Task: Excluding pictures, transcribe precisely the lines from the one containing "(861, 494) = (433, 330): turquoise" to the final line of the listing below, inclusive, and nothing more.
++++++++++++++++++++
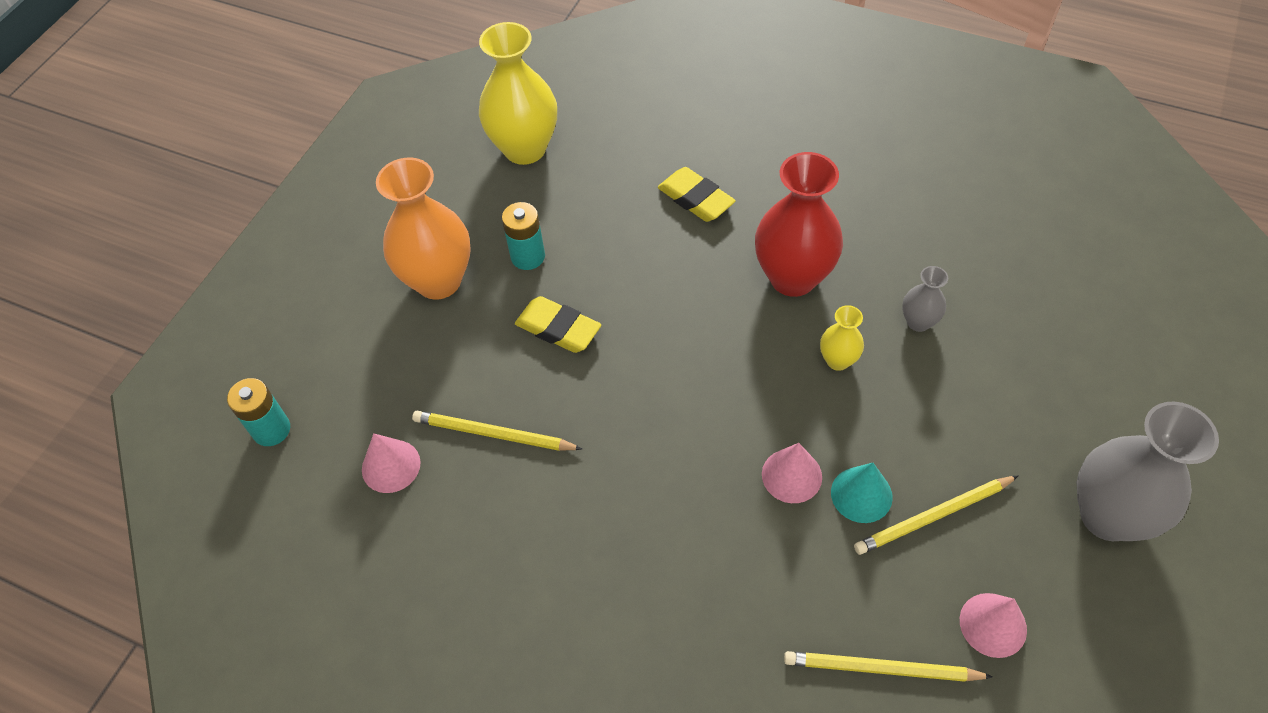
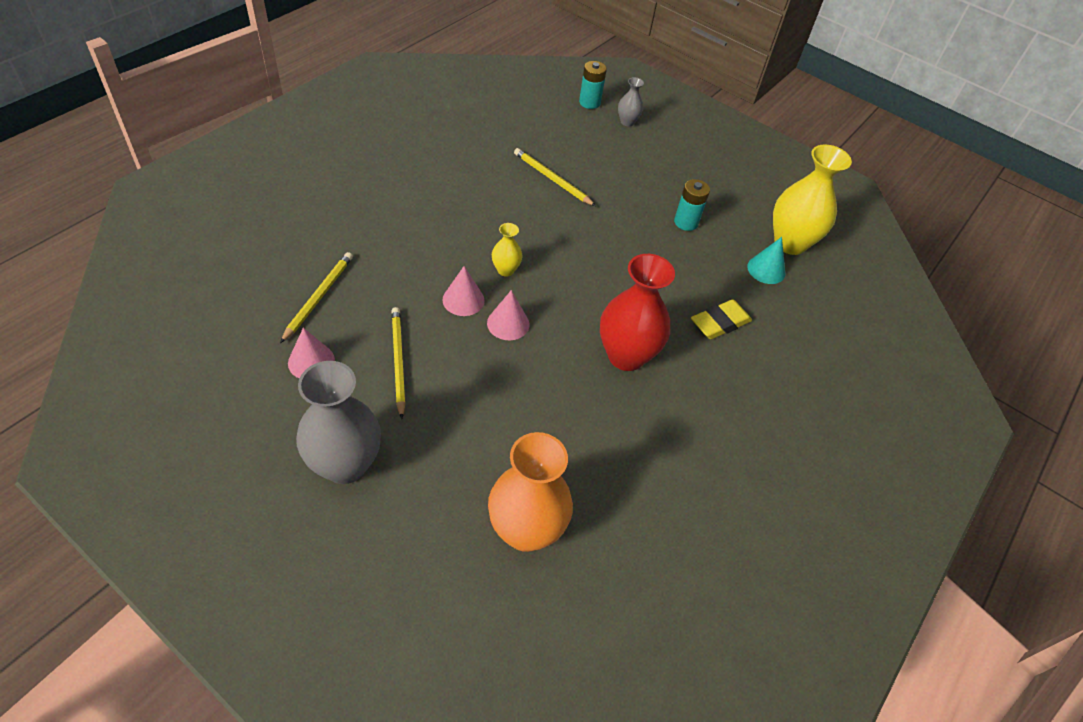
camera: 95 degrees right, 5 degrees down
(391, 466) = (548, 138): pink cone -> pink cone (508, 323)
(438, 281) = (676, 179): orange vase -> orange vase (526, 530)
(493, 434) = (552, 179): yellow pencil -> yellow pencil turned 75 degrees counterclockwise
(558, 329) = (620, 222): yellow eraser -> none
(838, 360) = (542, 356): yellow vase -> yellow vase (505, 270)
(861, 494) = (433, 330): turquoise cone -> turquoise cone (766, 269)
(918, 322) = (558, 418): grey vase -> grey vase (627, 122)

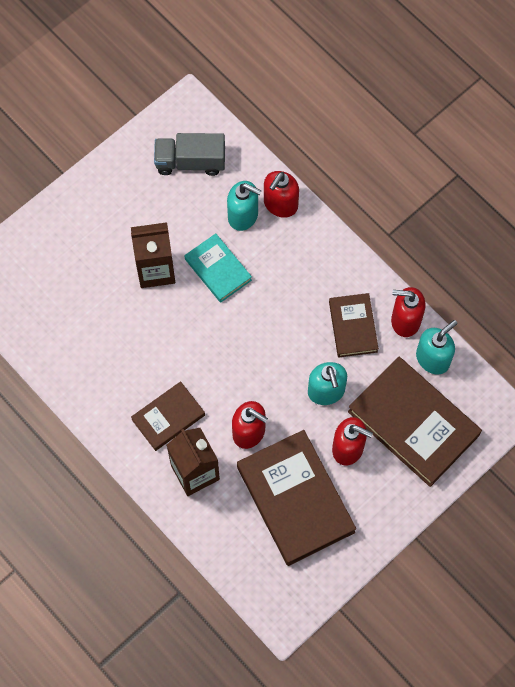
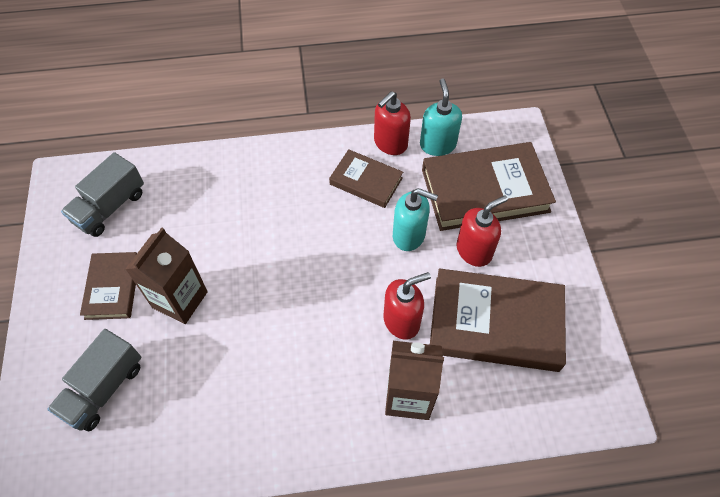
camera: 55 degrees left, 10 degrees down
(62, 273) = (104, 388): none -> grey truck
(168, 417) = (333, 384): brown book -> brown book (112, 287)
(218, 269) = (227, 248): turquoise book -> none
(243, 216) = (197, 198): turquoise soap dispenser -> none
(280, 204) = (213, 166): red soap dispenser -> none

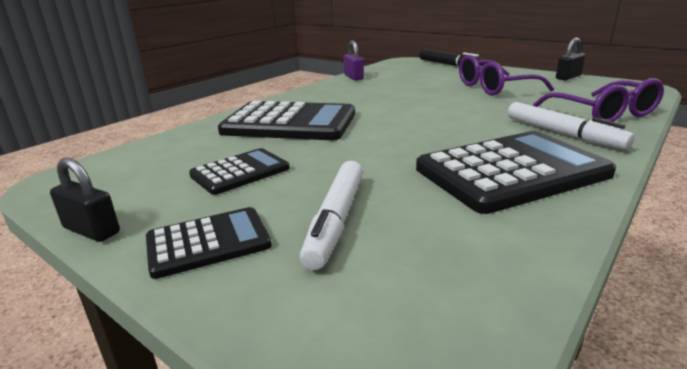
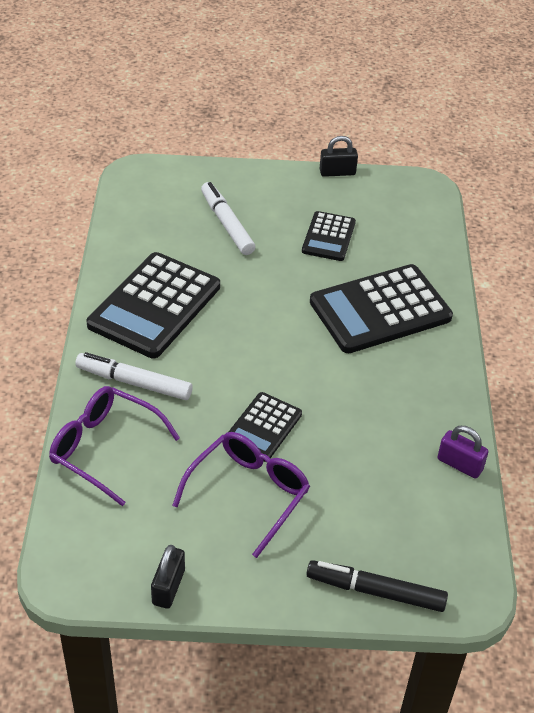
camera: 140 degrees right, 20 degrees up
(208, 242) = (272, 189): black calculator -> black calculator (263, 427)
++++++++++++++++++++
Result of the task:
(861, 494) = (433, 330): turquoise cone -> turquoise cone (766, 269)
(918, 322) = (558, 418): grey vase -> grey vase (627, 122)

camera: 55 degrees left, 10 degrees down
(62, 273) = (104, 388): none -> grey truck
(168, 417) = (333, 384): brown book -> brown book (112, 287)
(218, 269) = (227, 248): turquoise book -> none
(243, 216) = (197, 198): turquoise soap dispenser -> none
(280, 204) = (213, 166): red soap dispenser -> none

camera: 140 degrees right, 20 degrees up
(208, 242) = (272, 189): black calculator -> black calculator (263, 427)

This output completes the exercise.